Task directions
The full listing, excluding its pictures, should be printed exactly as it stands.

Information supplied
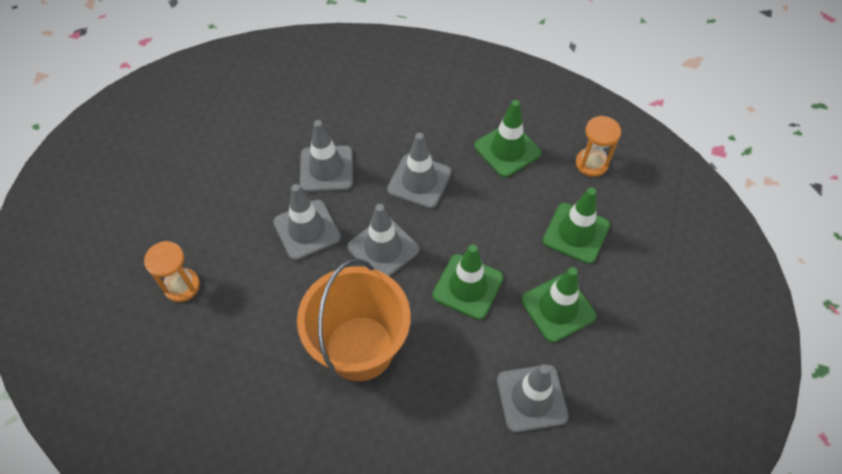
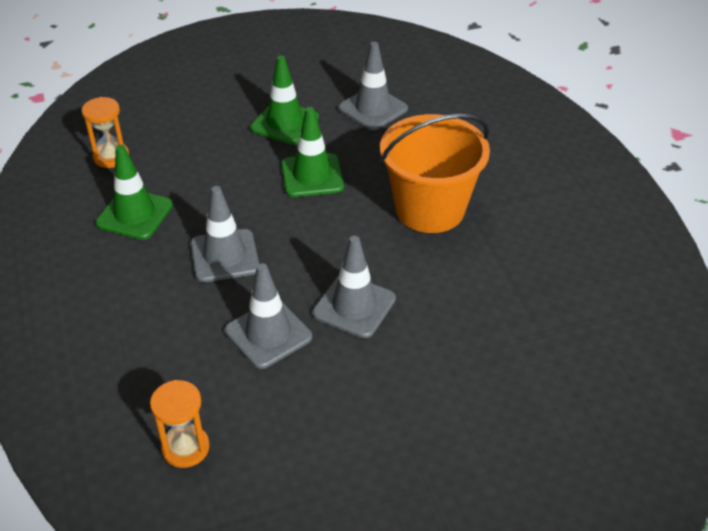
camera: 125 degrees left, 15 degrees down
(182, 286) = (503, 362): orange hourglass -> orange hourglass (185, 448)
(383, 248) = (324, 243): grey traffic cone -> none
(576, 233) = (201, 139): green traffic cone -> none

Your response
camera: 125 degrees left, 15 degrees down
(182, 286) = (503, 362): orange hourglass -> orange hourglass (185, 448)
(383, 248) = (324, 243): grey traffic cone -> none
(576, 233) = (201, 139): green traffic cone -> none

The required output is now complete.